(COLLECTED DATA)
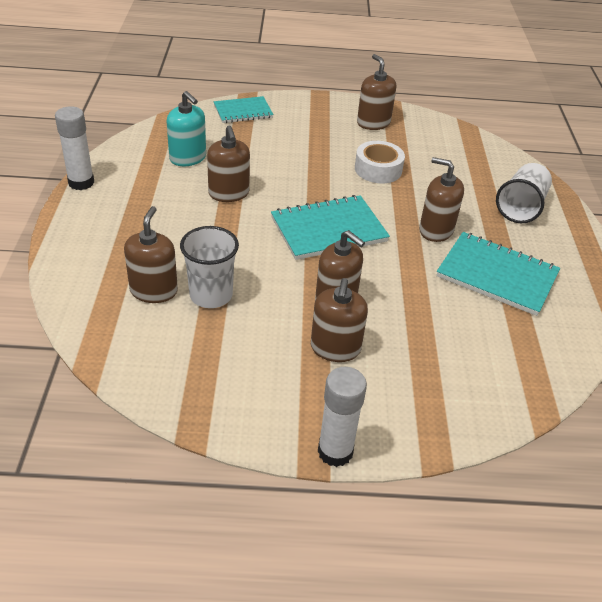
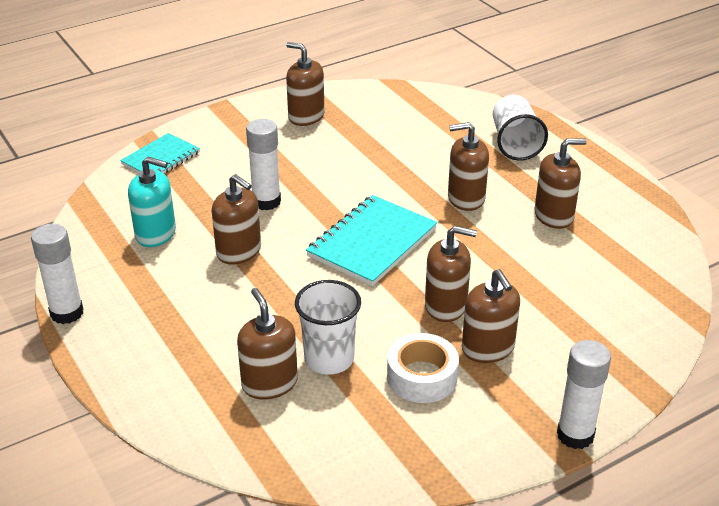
camera: 30 degrees left, 5 degrees down
(283, 169) = (266, 202): none -> white glue stick
(378, 169) = (357, 162): white tape -> white tape (422, 377)
(497, 275) = (554, 216): turquoise notebook -> brown soap dispenser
(End COLLECTED DATA)
EXERCISE OBJECTIVE
All lines above with the word "white" need to be reported.

EXERCISE OUTPUT
(283, 169) = (266, 202): none -> white glue stick
(378, 169) = (357, 162): white tape -> white tape (422, 377)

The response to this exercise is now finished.